About this exercise
Say how many lines in the entries hold the word "niebieski", and reply with that number only.

--- Record excerpts ---

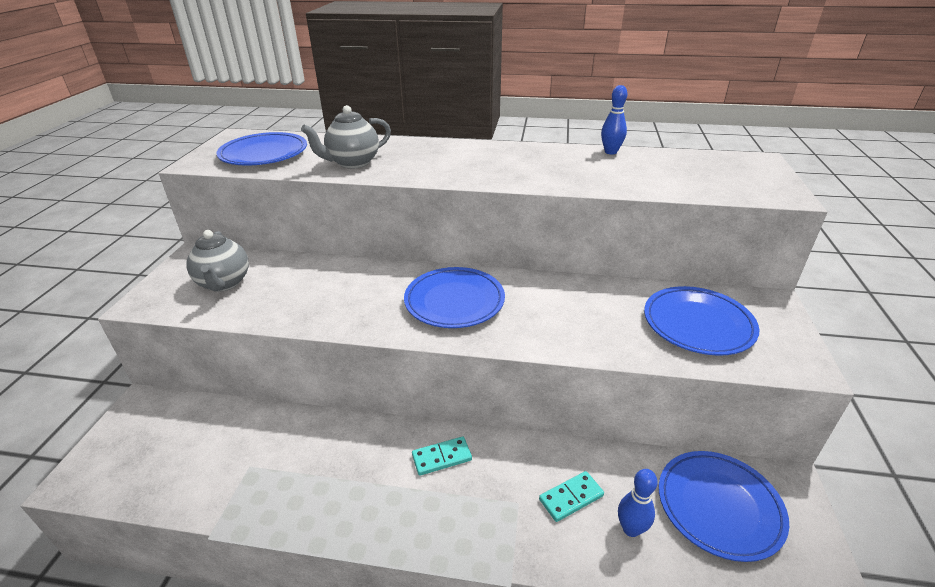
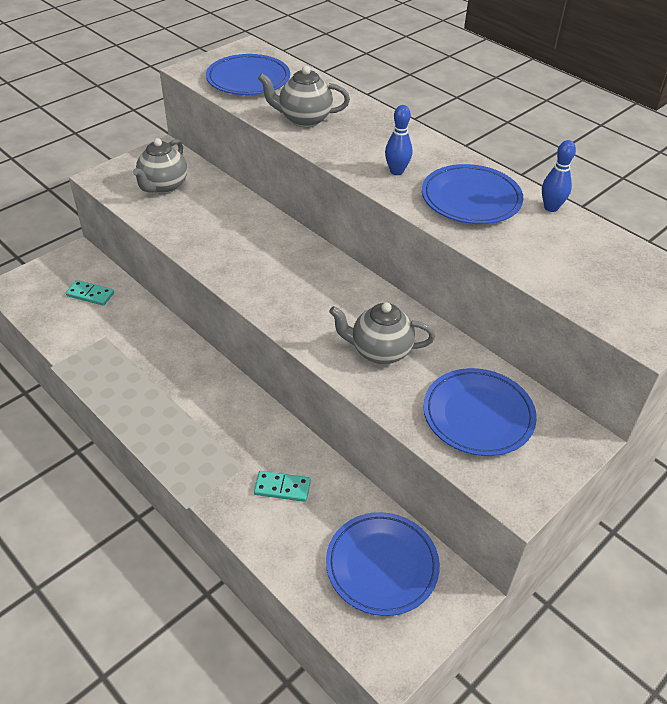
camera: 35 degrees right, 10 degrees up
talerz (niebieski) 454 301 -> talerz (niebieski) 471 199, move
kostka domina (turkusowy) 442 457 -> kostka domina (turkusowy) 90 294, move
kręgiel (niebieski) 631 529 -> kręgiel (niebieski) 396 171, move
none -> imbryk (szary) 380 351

---

Result of this task
2